**Problem description**
Reprint the lines below as they are, minus the pictures.

**Data segment**
========

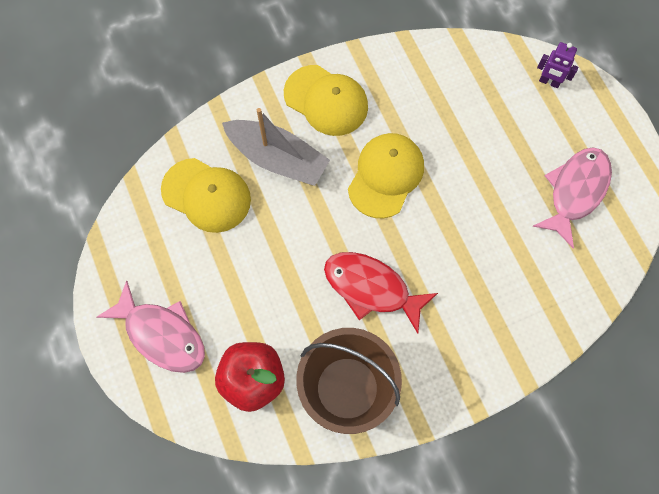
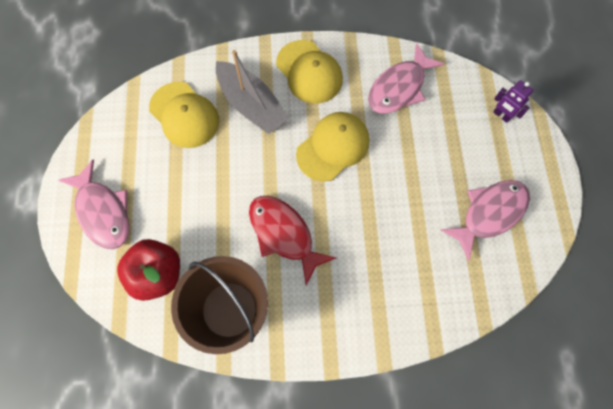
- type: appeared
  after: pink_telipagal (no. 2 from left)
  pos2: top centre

========

**Exercise result**
- type: appeared
  after: pink_telipagal (no. 2 from left)
  pos2: top centre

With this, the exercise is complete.